- [WHAT YOU NEED TO DO]:
Among the entries below, find every line that has "cupcake" and pull it out.

(Before-and-after object listings)

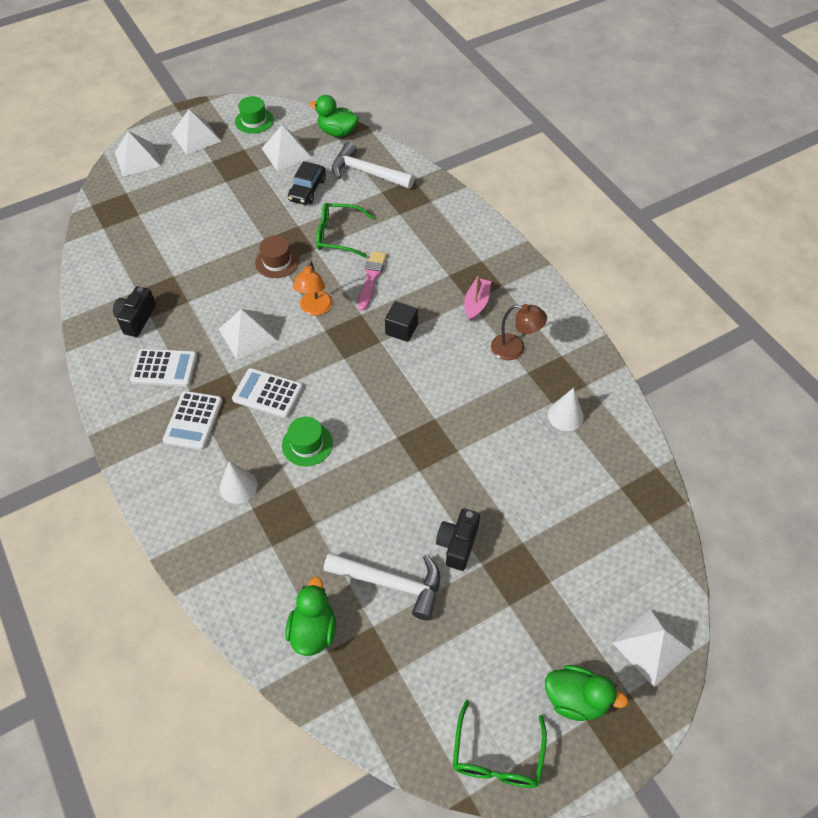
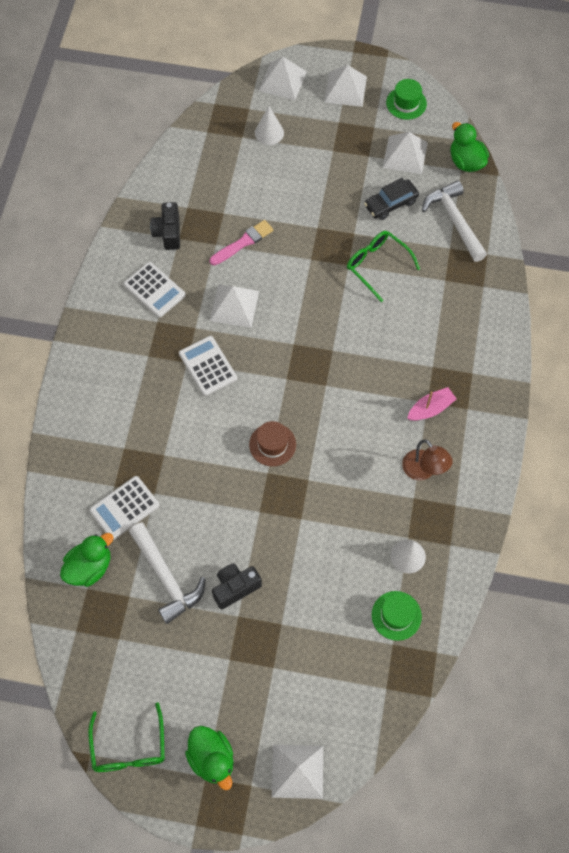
camera: 40 degrees right, 10 degrees up
(136, 319) = (168, 233): black camera -> black camera turned 60 degrees counterclockwise
(193, 420) = (140, 349): white calculator -> white calculator (124, 508)
(238, 487) = (128, 424): white cone -> white cone (269, 133)
(277, 262) = (309, 256): brown hat -> brown hat (272, 444)
(307, 444) = (200, 428): green hat -> green hat (396, 615)
(315, 309) = (302, 320): orange lamp -> none
(371, 278) = (368, 324): pink brush -> pink brush (243, 242)
(401, 329) = (351, 387): black cube -> none
(497, 755) = (129, 746): green glasses -> green glasses turned 60 degrees counterclockwise

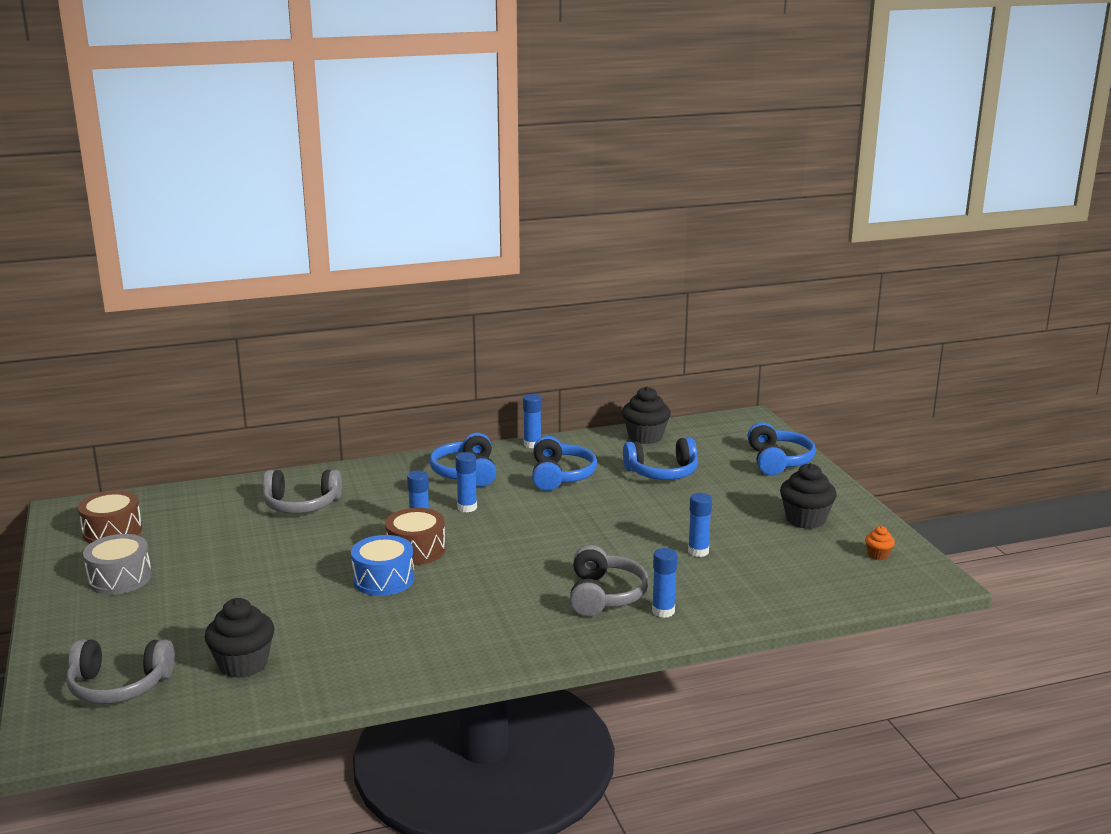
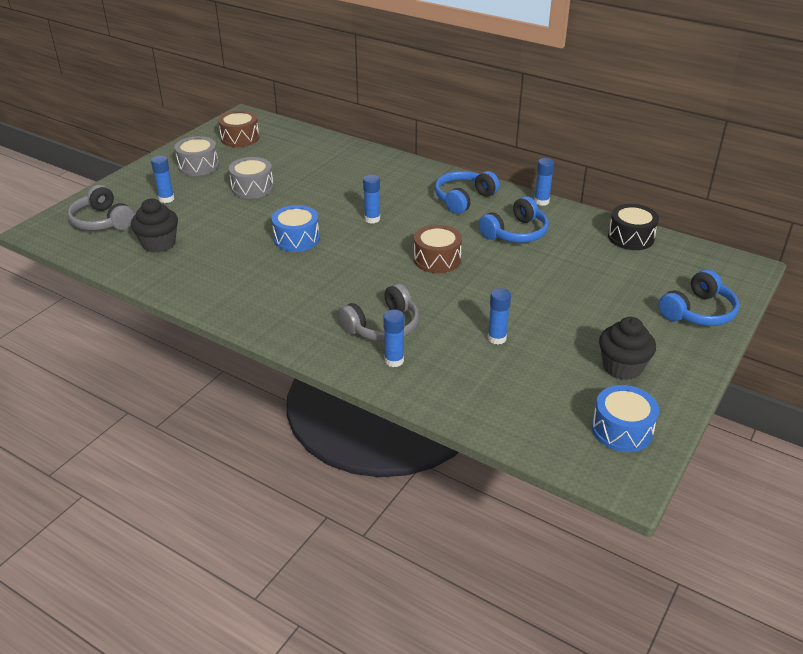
camera: 50 degrees right, 15 degrees up
(236, 565) = (252, 188): none -> grey drum
(301, 505) = (342, 170): grey headphones -> none
(416, 550) = (344, 231): brown drum -> brown drum (437, 259)
(467, 507) = (420, 222): blue glue stick -> blue glue stick (166, 199)
(645, 437) = (631, 237): black cupcake -> black drum
(662, 472) = (589, 269): blue headphones -> none
(878, 555) = (622, 430): orange cupcake -> blue drum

- [SOLUTION TO THE PROBLEM]:
(645, 437) = (631, 237): black cupcake -> black drum
(878, 555) = (622, 430): orange cupcake -> blue drum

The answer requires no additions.